- _GIVEN RECORDS_:
#####

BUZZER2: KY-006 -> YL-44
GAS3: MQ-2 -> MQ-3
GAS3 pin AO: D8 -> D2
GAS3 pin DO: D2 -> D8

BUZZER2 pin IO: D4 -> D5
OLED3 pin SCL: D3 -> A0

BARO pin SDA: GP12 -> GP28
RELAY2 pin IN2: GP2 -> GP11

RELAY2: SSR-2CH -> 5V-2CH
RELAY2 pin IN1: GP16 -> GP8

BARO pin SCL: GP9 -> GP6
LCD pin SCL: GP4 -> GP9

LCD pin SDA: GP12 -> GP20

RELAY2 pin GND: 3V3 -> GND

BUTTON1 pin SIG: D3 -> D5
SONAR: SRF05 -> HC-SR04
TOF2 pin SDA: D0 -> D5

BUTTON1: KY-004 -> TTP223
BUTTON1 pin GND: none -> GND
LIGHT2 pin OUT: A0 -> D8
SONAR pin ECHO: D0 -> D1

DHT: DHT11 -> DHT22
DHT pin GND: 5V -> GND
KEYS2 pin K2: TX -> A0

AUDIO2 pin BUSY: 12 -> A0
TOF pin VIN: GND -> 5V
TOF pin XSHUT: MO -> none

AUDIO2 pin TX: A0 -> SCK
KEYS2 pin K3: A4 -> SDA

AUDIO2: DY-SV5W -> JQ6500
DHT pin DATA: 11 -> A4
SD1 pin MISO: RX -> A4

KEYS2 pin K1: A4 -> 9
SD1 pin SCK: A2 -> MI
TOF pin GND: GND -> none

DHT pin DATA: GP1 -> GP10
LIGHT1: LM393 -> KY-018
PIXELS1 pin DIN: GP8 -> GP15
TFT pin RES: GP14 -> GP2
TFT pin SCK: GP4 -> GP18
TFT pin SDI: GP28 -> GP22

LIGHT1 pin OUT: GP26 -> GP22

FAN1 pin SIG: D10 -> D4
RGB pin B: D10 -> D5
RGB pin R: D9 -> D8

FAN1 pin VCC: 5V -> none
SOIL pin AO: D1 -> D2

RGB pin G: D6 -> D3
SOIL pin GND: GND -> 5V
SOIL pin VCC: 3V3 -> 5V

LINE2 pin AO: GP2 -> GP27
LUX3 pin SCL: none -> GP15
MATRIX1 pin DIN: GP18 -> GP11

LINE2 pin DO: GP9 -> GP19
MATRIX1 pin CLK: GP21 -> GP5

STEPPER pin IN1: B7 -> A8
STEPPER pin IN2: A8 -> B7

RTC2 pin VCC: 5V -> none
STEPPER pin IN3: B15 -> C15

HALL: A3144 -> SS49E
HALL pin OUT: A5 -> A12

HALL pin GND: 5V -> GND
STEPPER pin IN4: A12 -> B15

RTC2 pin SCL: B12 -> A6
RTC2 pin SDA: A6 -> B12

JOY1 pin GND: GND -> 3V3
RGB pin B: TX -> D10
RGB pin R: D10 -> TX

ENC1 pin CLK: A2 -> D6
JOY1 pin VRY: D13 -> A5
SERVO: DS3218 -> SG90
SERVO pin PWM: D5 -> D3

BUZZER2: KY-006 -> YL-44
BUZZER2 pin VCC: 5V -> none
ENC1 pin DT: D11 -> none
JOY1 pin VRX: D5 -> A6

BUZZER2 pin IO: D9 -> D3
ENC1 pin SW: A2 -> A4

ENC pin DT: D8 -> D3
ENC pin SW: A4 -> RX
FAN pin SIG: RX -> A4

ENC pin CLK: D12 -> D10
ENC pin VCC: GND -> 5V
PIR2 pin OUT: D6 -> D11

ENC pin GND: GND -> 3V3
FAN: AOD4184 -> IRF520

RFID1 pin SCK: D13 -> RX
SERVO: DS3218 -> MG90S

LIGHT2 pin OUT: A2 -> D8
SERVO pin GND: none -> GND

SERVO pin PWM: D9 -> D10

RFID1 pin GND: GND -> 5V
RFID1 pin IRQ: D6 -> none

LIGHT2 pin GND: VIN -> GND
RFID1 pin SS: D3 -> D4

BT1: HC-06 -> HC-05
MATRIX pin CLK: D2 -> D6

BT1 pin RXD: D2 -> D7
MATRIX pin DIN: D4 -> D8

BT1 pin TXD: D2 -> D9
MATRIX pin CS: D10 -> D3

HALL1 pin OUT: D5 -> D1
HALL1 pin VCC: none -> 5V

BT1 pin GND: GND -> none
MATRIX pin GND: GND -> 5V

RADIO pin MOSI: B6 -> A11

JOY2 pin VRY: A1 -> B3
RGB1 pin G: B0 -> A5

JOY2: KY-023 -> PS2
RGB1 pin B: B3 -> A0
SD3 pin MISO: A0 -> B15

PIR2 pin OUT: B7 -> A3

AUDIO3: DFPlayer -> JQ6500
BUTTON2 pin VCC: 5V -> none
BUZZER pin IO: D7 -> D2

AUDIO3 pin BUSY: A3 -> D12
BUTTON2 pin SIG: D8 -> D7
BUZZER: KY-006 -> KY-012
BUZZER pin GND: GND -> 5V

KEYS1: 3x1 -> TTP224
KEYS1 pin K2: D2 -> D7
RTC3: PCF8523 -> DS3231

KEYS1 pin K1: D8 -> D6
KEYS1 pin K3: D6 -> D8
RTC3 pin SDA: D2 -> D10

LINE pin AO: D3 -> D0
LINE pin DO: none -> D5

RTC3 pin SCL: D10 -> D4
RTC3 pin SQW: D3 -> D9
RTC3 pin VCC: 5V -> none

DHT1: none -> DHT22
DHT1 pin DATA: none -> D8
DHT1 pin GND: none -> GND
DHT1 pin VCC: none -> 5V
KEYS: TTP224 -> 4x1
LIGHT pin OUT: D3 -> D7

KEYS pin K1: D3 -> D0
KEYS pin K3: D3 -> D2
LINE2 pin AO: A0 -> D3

#####

All the material above is to be returned exactly as it stands.

- _EXERCISE ANSWER_:
BUZZER2: KY-006 -> YL-44
GAS3: MQ-2 -> MQ-3
GAS3 pin AO: D8 -> D2
GAS3 pin DO: D2 -> D8

BUZZER2 pin IO: D4 -> D5
OLED3 pin SCL: D3 -> A0

BARO pin SDA: GP12 -> GP28
RELAY2 pin IN2: GP2 -> GP11

RELAY2: SSR-2CH -> 5V-2CH
RELAY2 pin IN1: GP16 -> GP8

BARO pin SCL: GP9 -> GP6
LCD pin SCL: GP4 -> GP9

LCD pin SDA: GP12 -> GP20

RELAY2 pin GND: 3V3 -> GND

BUTTON1 pin SIG: D3 -> D5
SONAR: SRF05 -> HC-SR04
TOF2 pin SDA: D0 -> D5

BUTTON1: KY-004 -> TTP223
BUTTON1 pin GND: none -> GND
LIGHT2 pin OUT: A0 -> D8
SONAR pin ECHO: D0 -> D1

DHT: DHT11 -> DHT22
DHT pin GND: 5V -> GND
KEYS2 pin K2: TX -> A0

AUDIO2 pin BUSY: 12 -> A0
TOF pin VIN: GND -> 5V
TOF pin XSHUT: MO -> none

AUDIO2 pin TX: A0 -> SCK
KEYS2 pin K3: A4 -> SDA

AUDIO2: DY-SV5W -> JQ6500
DHT pin DATA: 11 -> A4
SD1 pin MISO: RX -> A4

KEYS2 pin K1: A4 -> 9
SD1 pin SCK: A2 -> MI
TOF pin GND: GND -> none

DHT pin DATA: GP1 -> GP10
LIGHT1: LM393 -> KY-018
PIXELS1 pin DIN: GP8 -> GP15
TFT pin RES: GP14 -> GP2
TFT pin SCK: GP4 -> GP18
TFT pin SDI: GP28 -> GP22

LIGHT1 pin OUT: GP26 -> GP22

FAN1 pin SIG: D10 -> D4
RGB pin B: D10 -> D5
RGB pin R: D9 -> D8

FAN1 pin VCC: 5V -> none
SOIL pin AO: D1 -> D2

RGB pin G: D6 -> D3
SOIL pin GND: GND -> 5V
SOIL pin VCC: 3V3 -> 5V

LINE2 pin AO: GP2 -> GP27
LUX3 pin SCL: none -> GP15
MATRIX1 pin DIN: GP18 -> GP11

LINE2 pin DO: GP9 -> GP19
MATRIX1 pin CLK: GP21 -> GP5

STEPPER pin IN1: B7 -> A8
STEPPER pin IN2: A8 -> B7

RTC2 pin VCC: 5V -> none
STEPPER pin IN3: B15 -> C15

HALL: A3144 -> SS49E
HALL pin OUT: A5 -> A12

HALL pin GND: 5V -> GND
STEPPER pin IN4: A12 -> B15

RTC2 pin SCL: B12 -> A6
RTC2 pin SDA: A6 -> B12

JOY1 pin GND: GND -> 3V3
RGB pin B: TX -> D10
RGB pin R: D10 -> TX

ENC1 pin CLK: A2 -> D6
JOY1 pin VRY: D13 -> A5
SERVO: DS3218 -> SG90
SERVO pin PWM: D5 -> D3

BUZZER2: KY-006 -> YL-44
BUZZER2 pin VCC: 5V -> none
ENC1 pin DT: D11 -> none
JOY1 pin VRX: D5 -> A6

BUZZER2 pin IO: D9 -> D3
ENC1 pin SW: A2 -> A4

ENC pin DT: D8 -> D3
ENC pin SW: A4 -> RX
FAN pin SIG: RX -> A4

ENC pin CLK: D12 -> D10
ENC pin VCC: GND -> 5V
PIR2 pin OUT: D6 -> D11

ENC pin GND: GND -> 3V3
FAN: AOD4184 -> IRF520

RFID1 pin SCK: D13 -> RX
SERVO: DS3218 -> MG90S

LIGHT2 pin OUT: A2 -> D8
SERVO pin GND: none -> GND

SERVO pin PWM: D9 -> D10

RFID1 pin GND: GND -> 5V
RFID1 pin IRQ: D6 -> none

LIGHT2 pin GND: VIN -> GND
RFID1 pin SS: D3 -> D4

BT1: HC-06 -> HC-05
MATRIX pin CLK: D2 -> D6

BT1 pin RXD: D2 -> D7
MATRIX pin DIN: D4 -> D8

BT1 pin TXD: D2 -> D9
MATRIX pin CS: D10 -> D3

HALL1 pin OUT: D5 -> D1
HALL1 pin VCC: none -> 5V

BT1 pin GND: GND -> none
MATRIX pin GND: GND -> 5V

RADIO pin MOSI: B6 -> A11

JOY2 pin VRY: A1 -> B3
RGB1 pin G: B0 -> A5

JOY2: KY-023 -> PS2
RGB1 pin B: B3 -> A0
SD3 pin MISO: A0 -> B15

PIR2 pin OUT: B7 -> A3

AUDIO3: DFPlayer -> JQ6500
BUTTON2 pin VCC: 5V -> none
BUZZER pin IO: D7 -> D2

AUDIO3 pin BUSY: A3 -> D12
BUTTON2 pin SIG: D8 -> D7
BUZZER: KY-006 -> KY-012
BUZZER pin GND: GND -> 5V

KEYS1: 3x1 -> TTP224
KEYS1 pin K2: D2 -> D7
RTC3: PCF8523 -> DS3231

KEYS1 pin K1: D8 -> D6
KEYS1 pin K3: D6 -> D8
RTC3 pin SDA: D2 -> D10

LINE pin AO: D3 -> D0
LINE pin DO: none -> D5

RTC3 pin SCL: D10 -> D4
RTC3 pin SQW: D3 -> D9
RTC3 pin VCC: 5V -> none

DHT1: none -> DHT22
DHT1 pin DATA: none -> D8
DHT1 pin GND: none -> GND
DHT1 pin VCC: none -> 5V
KEYS: TTP224 -> 4x1
LIGHT pin OUT: D3 -> D7

KEYS pin K1: D3 -> D0
KEYS pin K3: D3 -> D2
LINE2 pin AO: A0 -> D3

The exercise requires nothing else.